- **Collected data**

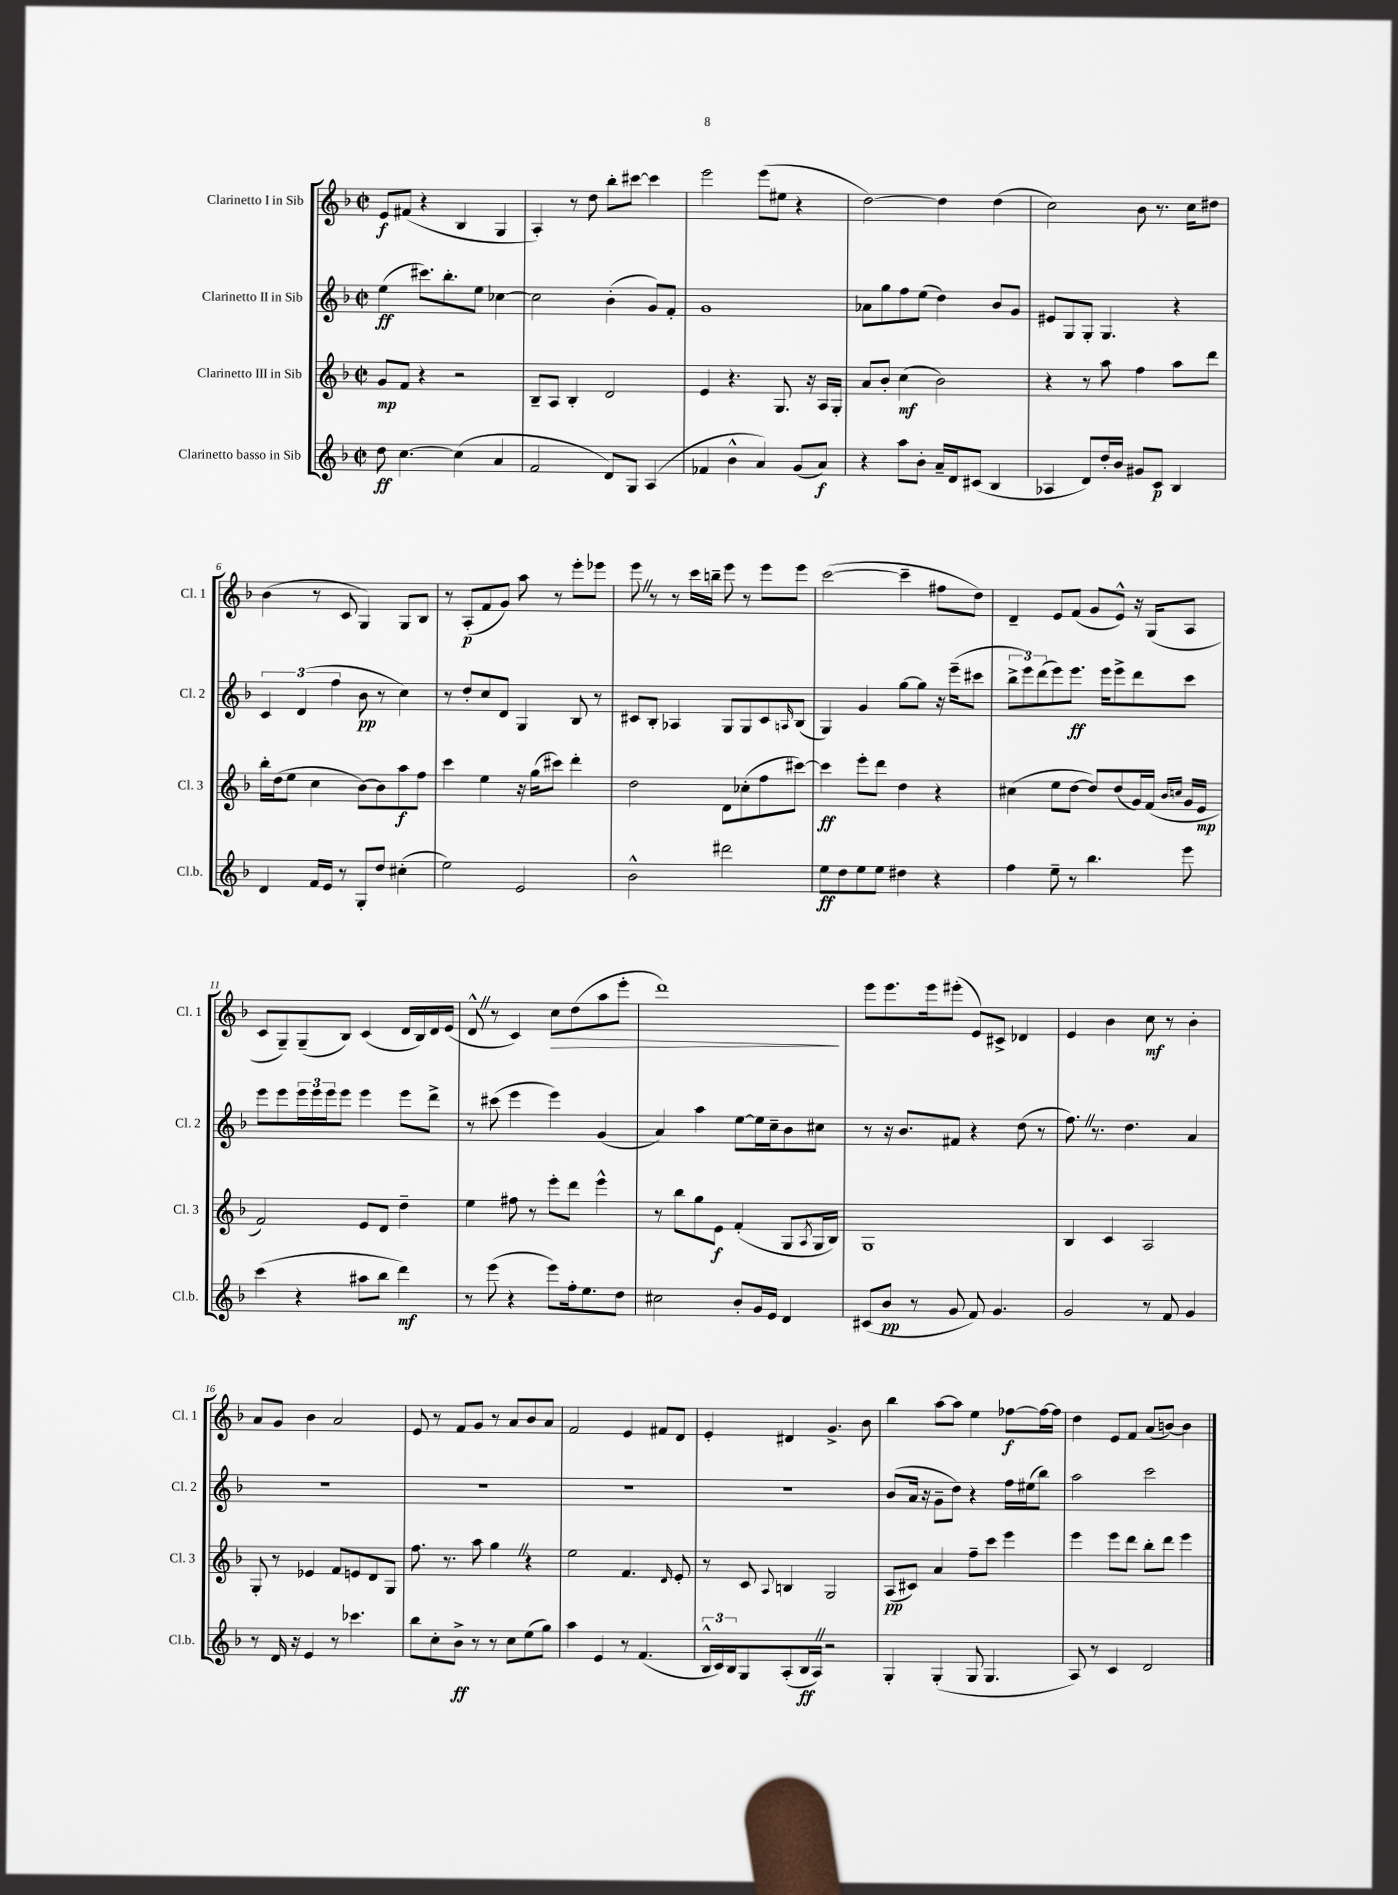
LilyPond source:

<<
\new StaffGroup <<
\new Staff = "s0" \with { instrumentName = "Clarinetto I in Sib" shortInstrumentName = "Cl. 1" } {
    \clef treble \key f \major \defaultTimeSignature \time 2/2
    e'8\f fis'8( r4 bes4 g4 |
    a4-.) r8 d''8 bes''8-. cis'''8~ cis'''4 |
    e'''2 e'''8( eis''8 r4 |
    d''2~) d''4 d''4( |
    c''2) bes'8 r8. c''16 dis''8 |
    bes'4( r8 c'8 g4) g8 bes8 |
    r8 a8-.\p( f'8 g'8) a''8 r8 e'''8-. ees'''8 |
    e'''8 \once \override BreathingSign.text = \markup { \musicglyph "scripts.caesura.straight" } \breathe r8 r8 c'''16 b''16-- e'''8 r8 e'''8 e'''8 |
    c'''2~( c'''4-- fis''8 d''8) |
    d'4-- e'8 f'8( g'8 e'8-^) r16 g16( a8 |
    c'8 g8--) g8--( bes8) c'4( d'16 bes16) d'16 e'16( |
    d'8-^ \once \override BreathingSign.text = \markup { \musicglyph "scripts.caesura.straight" } \breathe r8 c'4) c''8\> d''8( a''8 e'''8-. |
    d'''1\!) |
    e'''8 e'''8. e'''16 eis'''8-.( e'8) cis'8-> des'4 |
    e'4 bes'4 c''8\mf r8 bes'4-. |
    a'8 g'8 bes'4 a'2 |
    e'8 r8 f'8 g'8 r8 a'8 bes'8 a'8 |
    f'2 e'4 fis'8 d'8 |
    e'4-. dis'4 g'4.-> bes'8 |
    bes''4 a''8~ a''8 e''4 fes''8~\f fes''16~ fes''16 |
    d''4 e'8 f'8 a'8( b'8~) b'4 \bar "|." |
}
\new Staff = "s1" \with { instrumentName = "Clarinetto II in Sib" shortInstrumentName = "Cl. 2" } {
    \clef treble \key f \major \defaultTimeSignature \time 2/2
    e''4\ff( cis'''8.) bes''8.-. e''8 ces''4~ |
    ces''2 bes'4-.( g'8) f'8-. |
    g'1 |
    aes'8 g''8 f''8 e''8( d''4) bes'8 g'8 |
    eis'8 g8 g8-. g4. r4 |
    \tuplet 3/2 { c'4 d'4( f''4 } bes'8\pp r8 c''4) |
    r8 d''8-. c''8 d'8 g4 bes8 r8 |
    cis'8 bes8-. aes4 g8 g8 cis'8 \grace { a16 } bes8( |
    g4) g'4 g''8~ g''8 r16 e'''16--( cis'''8 |
    \tuplet 3/2 { bes''8-> e'''8) d'''8( } e'''8) e'''8.\ff e'''16 e'''8-> d'''8 c'''8 |
    e'''8 e'''8 \tuplet 3/2 { e'''16 e'''16 e'''16 } e'''8 e'''4 e'''8 d'''8-> |
    r8 cis'''8( e'''4 e'''4) g'4( |
    a'4) a''4 e''8~ e''16 c''16-- bes'8 cis''8 |
    r8 r16 bes'8. fis'8 r4 d''8( r8 |
    f''8.) \once \override BreathingSign.text = \markup { \musicglyph "scripts.caesura.straight" } \breathe r8. d''4. a'4 |
    R1 |
    R1 |
    R1 |
    R1 |
    bes'8( a'16 r16 g'8-- d''8) r4 f''16 eis''16( bes''8) |
    a''2 c'''2 \bar "|." |
}
\new Staff = "s2" \with { instrumentName = "Clarinetto III in Sib" shortInstrumentName = "Cl. 3" } {
    \clef treble \key f \major \defaultTimeSignature \time 2/2
    g'8\mp f'8 r4 r2 |
    bes8-- a8 bes4-. d'2 |
    e'4 r4. g8. r16 a16 g16-. |
    a'8 bes'8-. c''4\mf( bes'2) |
    r4 r8 a''8 f''4 a''8 d'''8 |
    bes''16-. d''16( e''8 c''4 bes'8~) bes'8 a''8\f f''8 |
    c'''4 e''4 r16 g''16( cis'''8) d'''4-. |
    d''2 d'8 ces''8-.( f''8 cis'''8~) |
    cis'''4\ff e'''8-. d'''8 d''4 r4 |
    cis''4( e''8 d''8~ d''8) d''8( g'16) f'16( \grace { bes'16 c''16 } g'16 e'16\mp |
    f'2) e'8 d'8 d''4-- |
    e''4 fis''8 r8 e'''8-. d'''8 e'''4-^ |
    r8 bes''8 g''8 e'8\f f'4-.( g8 \acciaccatura { a8 } g16 bes16) |
    g1 |
    bes4 c'4 a2 |
    g8-. r8 ees'4 f'8 e'8 d'8 g8 |
    f''8. r8. a''8 g''4 \once \override BreathingSign.text = \markup { \musicglyph "scripts.caesura.straight" } \breathe r4 |
    e''2 f'4. \grace { d'16 } e'8-. |
    r8 c'8 \appoggiatura { a8 } b4 g2 |
    a8\pp( cis'8) a'4 f''8-- c'''8 e'''4 |
    e'''4 e'''8 d'''8 bes''8-. d'''8 e'''4 \bar "|." |
}
\new Staff = "s3" \with { instrumentName = "Clarinetto basso in Sib" shortInstrumentName = "Cl.b." } {
    \clef treble \key f \major \defaultTimeSignature \time 2/2
    d''8\ff c''4.~ c''4( a'4 |
    f'2 d'8) g8 a4( |
    fes'4 bes'4-^ a'4) g'8( a'8\f) |
    r4 a''8 bes'8-. a'16-- d'16 cis'8( bes4 |
    aes4 d'8) d''16-. bes'16 gis'8 c'8\p bes4 |
    d'4 f'16 e'16 r8 g8-. d''8 cis''4-.( |
    e''2) e'2 |
    bes'2-^ dis'''2 |
    e''8\ff d''8 e''8 e''8 dis''4 r4 |
    f''4 e''8-- r8 bes''4. e'''8 |
    c'''4( r4 ais''8 bes''8 d'''4\mf) |
    r8 e'''8( r4 e'''8) f''16-. e''8. d''8 |
    cis''2 bes'8-. g'16 e'16 d'4 |
    cis'8( bes'8\pp r8 g'8 f'8) g'4. |
    g'2 r8 f'8 g'4 |
    r8 d'16 r16 e'4 r8 ces'''4. |
    bes''8 c''8-. bes'8->\ff r8 r8 c''8 e''8( g''8) |
    a''4 e'4 r8 f'4.( |
    \tuplet 3/2 { bes16-^ c'16) bes16 } g8 a8-.( bes16\ff a16) \once \override BreathingSign.text = \markup { \musicglyph "scripts.caesura.straight" } \breathe r2 |
    g4-. g4-.( g8 g4. |
    a8) r8 c'4 d'2 \bar "|." |
}
>>
>>
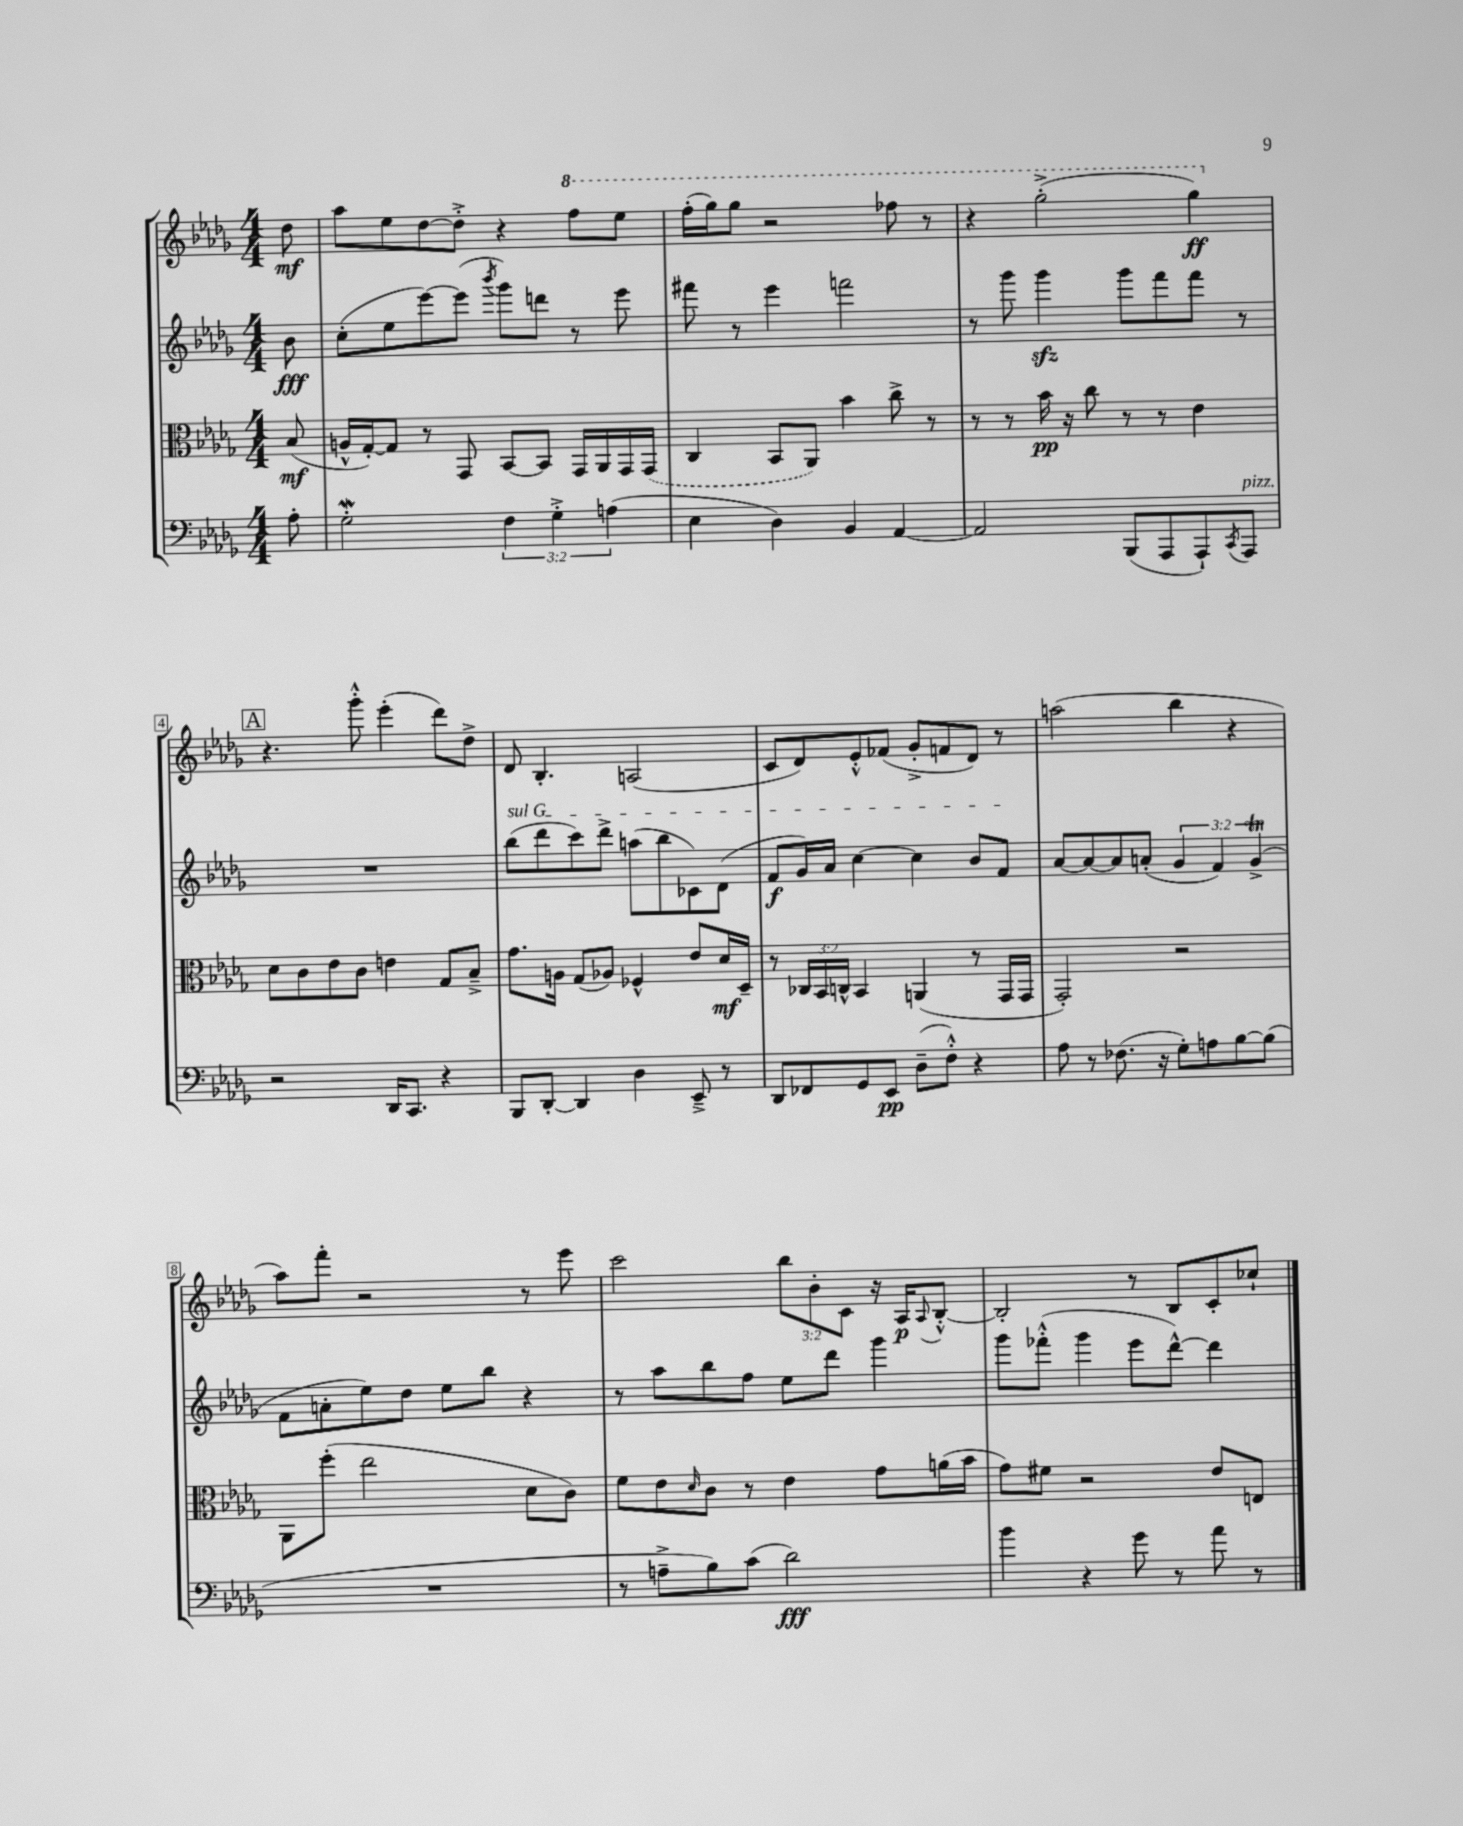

- **What the task requires**
Return every line of the material above that contains the string "text".

- **Solution to this problem**
    e'''8 \once \override BreathingSign.text = \markup { \musicglyph "scripts.caesura.straight" } \breathe r8 r8 c'''16 b''16-- e'''8 r8 e'''8 e'''8 |
    d'8-^ \once \override BreathingSign.text = \markup { \musicglyph "scripts.caesura.straight" } \breathe r8 c'4) c''8\> d''8( a''8 e'''8-. |
    f''8.) \once \override BreathingSign.text = \markup { \musicglyph "scripts.caesura.straight" } \breathe r8. d''4. a'4 |
    f''8. r8. a''8 g''4 \once \override BreathingSign.text = \markup { \musicglyph "scripts.caesura.straight" } \breathe r4 |
    \tuplet 3/2 { bes16-^ c'16) bes16 } g8 a8-.( bes16\ff a16) \once \override BreathingSign.text = \markup { \musicglyph "scripts.caesura.straight" } \breathe r2 |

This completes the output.